▶ [RECORDED INFORMATION]:
------------------------------------
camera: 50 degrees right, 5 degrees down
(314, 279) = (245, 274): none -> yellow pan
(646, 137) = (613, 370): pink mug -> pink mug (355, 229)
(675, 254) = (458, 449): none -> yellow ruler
------------------------------------
▶ [PROBLEM TO WORK ON]: An exact, complete copy of the data is the only acceptable answer.

▶ [TASK OUTPUT]:
camera: 50 degrees right, 5 degrees down
(314, 279) = (245, 274): none -> yellow pan
(646, 137) = (613, 370): pink mug -> pink mug (355, 229)
(675, 254) = (458, 449): none -> yellow ruler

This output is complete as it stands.